YOUR GOAL:
All that is wanted is the exact text of the lines below from the one with "green line: (103, 56) -> (45, 57), turned -68" through the one with "purple rectangle: (284, 401)", inclusive, minus any pictures.

INFORMATION PROVIDED:

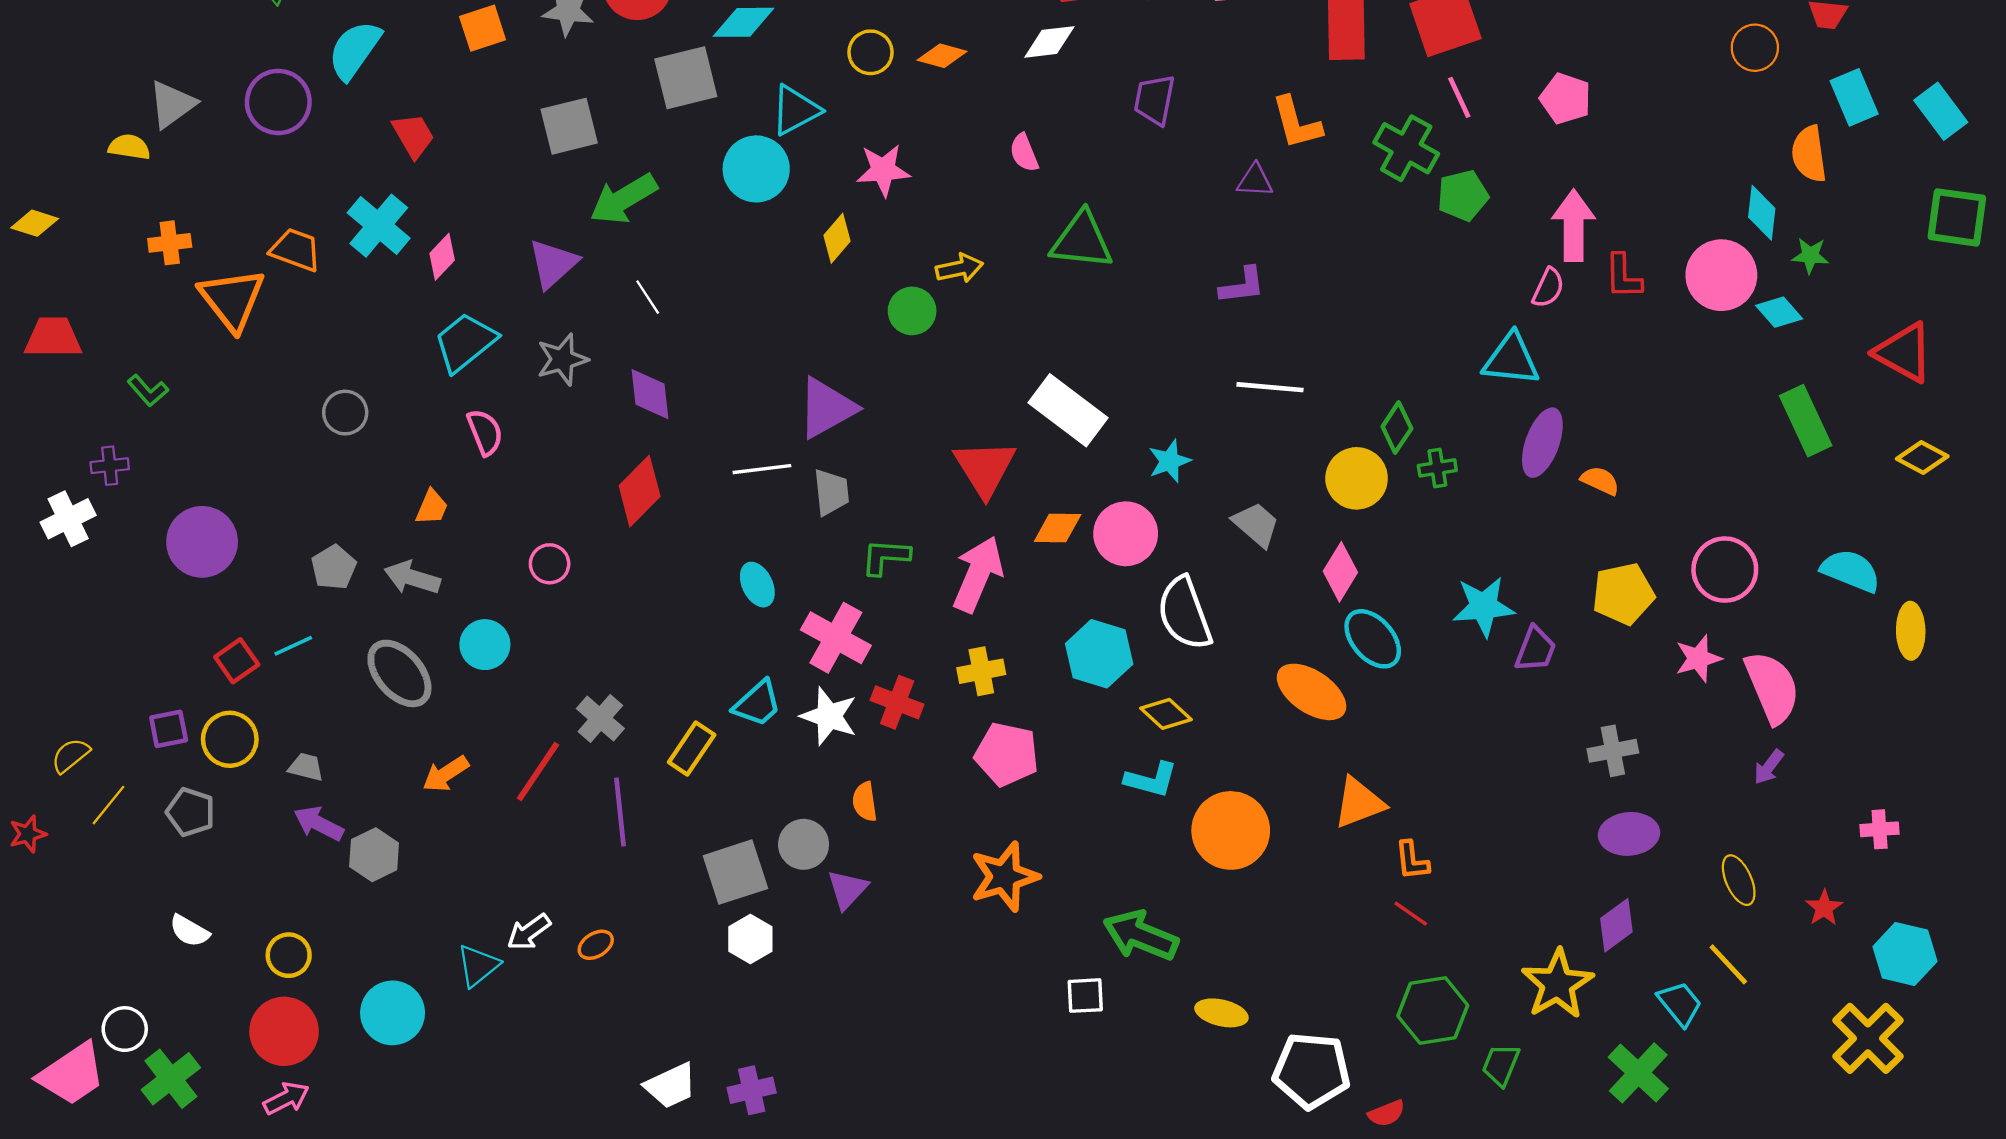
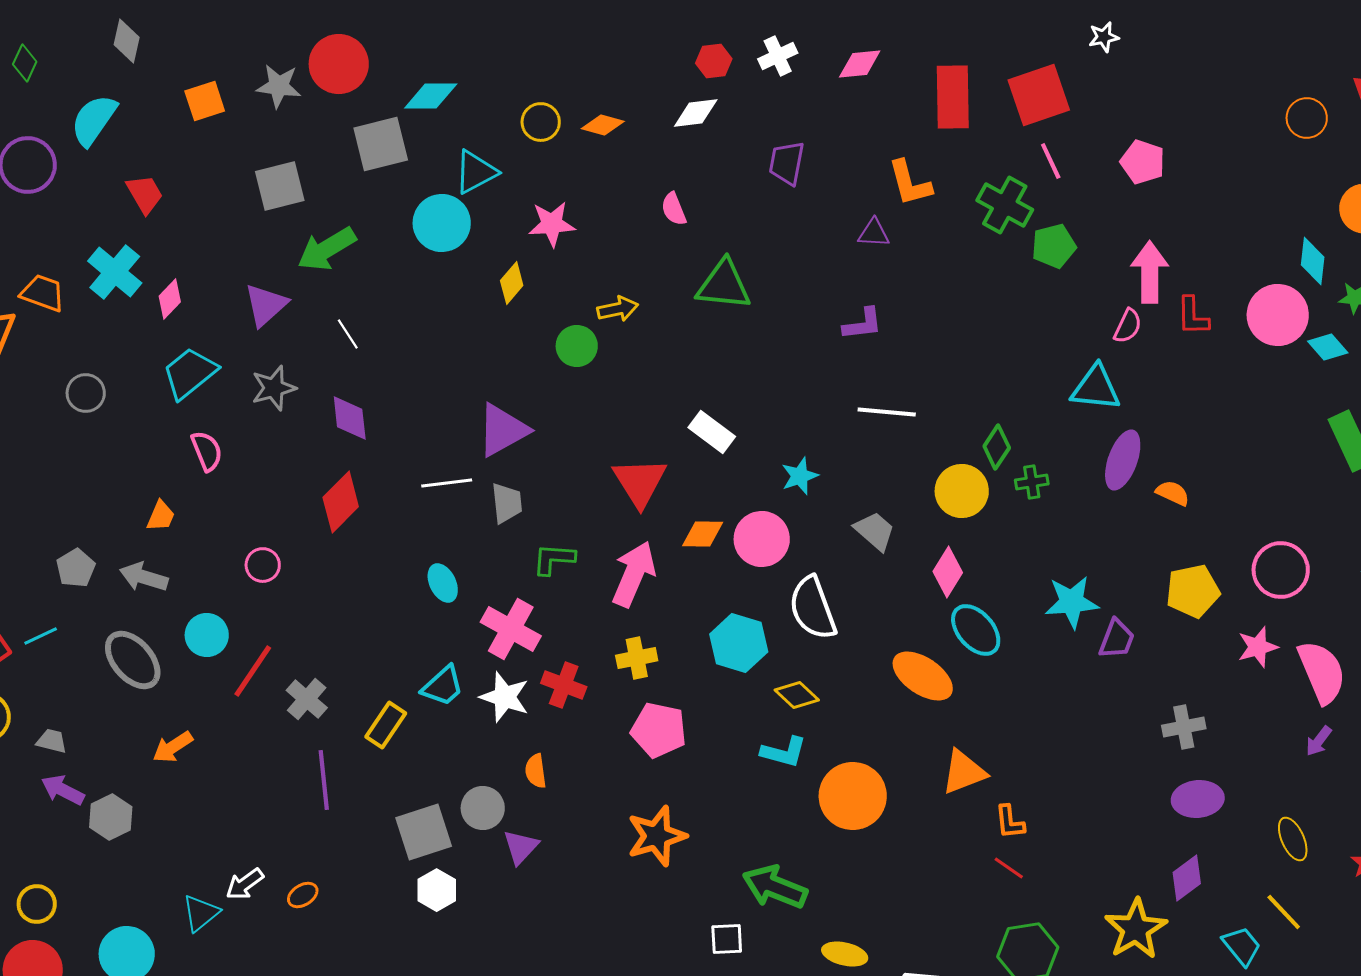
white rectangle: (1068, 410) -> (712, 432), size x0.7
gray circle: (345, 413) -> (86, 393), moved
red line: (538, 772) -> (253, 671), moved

--

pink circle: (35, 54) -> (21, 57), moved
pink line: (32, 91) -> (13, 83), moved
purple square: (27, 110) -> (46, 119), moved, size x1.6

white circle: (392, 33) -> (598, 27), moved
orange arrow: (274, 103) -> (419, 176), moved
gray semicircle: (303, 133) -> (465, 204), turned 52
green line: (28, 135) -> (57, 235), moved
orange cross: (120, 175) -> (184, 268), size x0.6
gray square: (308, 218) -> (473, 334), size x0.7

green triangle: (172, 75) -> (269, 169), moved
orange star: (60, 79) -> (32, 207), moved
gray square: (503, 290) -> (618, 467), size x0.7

...

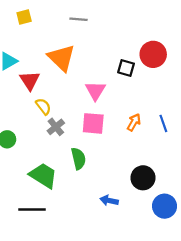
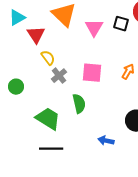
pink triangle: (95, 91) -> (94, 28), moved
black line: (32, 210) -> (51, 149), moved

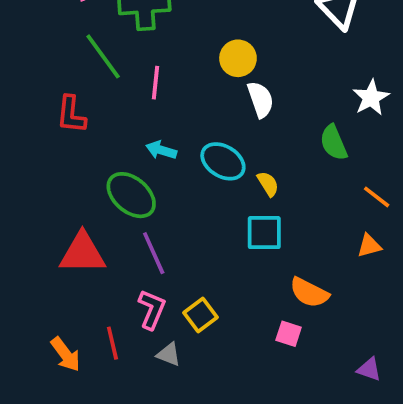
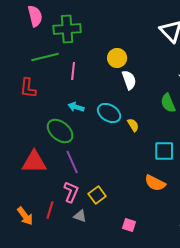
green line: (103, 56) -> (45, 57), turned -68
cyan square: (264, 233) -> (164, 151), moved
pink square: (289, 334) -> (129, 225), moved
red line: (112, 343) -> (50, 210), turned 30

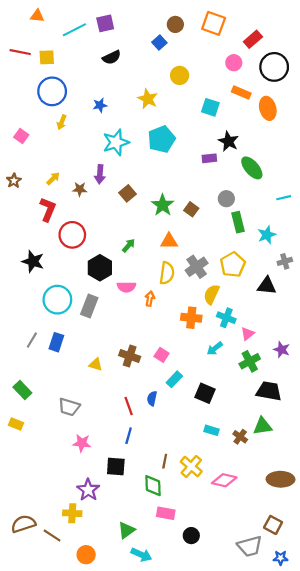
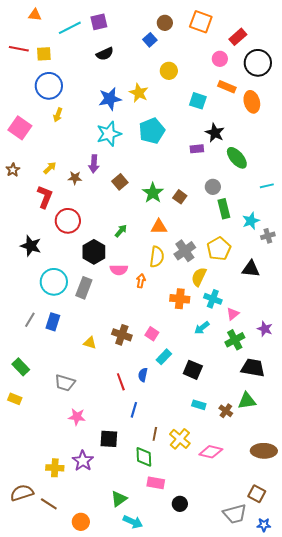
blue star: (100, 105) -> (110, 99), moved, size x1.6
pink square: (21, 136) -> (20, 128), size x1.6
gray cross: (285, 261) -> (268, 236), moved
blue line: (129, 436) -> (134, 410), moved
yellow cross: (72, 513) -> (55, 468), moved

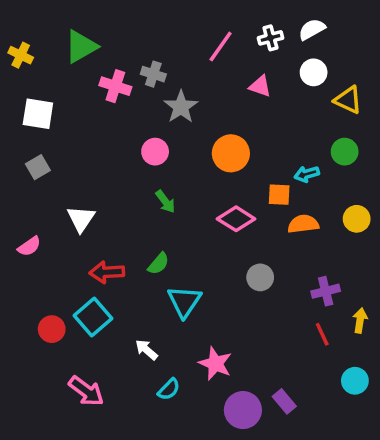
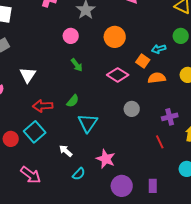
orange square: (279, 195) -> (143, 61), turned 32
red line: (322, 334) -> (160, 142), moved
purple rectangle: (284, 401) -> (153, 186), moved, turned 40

PROBLEM SOLUTION:
green line: (103, 56) -> (45, 57), turned -68
cyan square: (264, 233) -> (164, 151), moved
pink square: (289, 334) -> (129, 225), moved
red line: (112, 343) -> (50, 210), turned 30

blue star: (100, 105) -> (110, 99), moved, size x1.6
pink square: (21, 136) -> (20, 128), size x1.6
gray cross: (285, 261) -> (268, 236), moved
blue line: (129, 436) -> (134, 410), moved
yellow cross: (72, 513) -> (55, 468), moved

orange square: (279, 195) -> (143, 61), turned 32
red line: (322, 334) -> (160, 142), moved
purple rectangle: (284, 401) -> (153, 186), moved, turned 40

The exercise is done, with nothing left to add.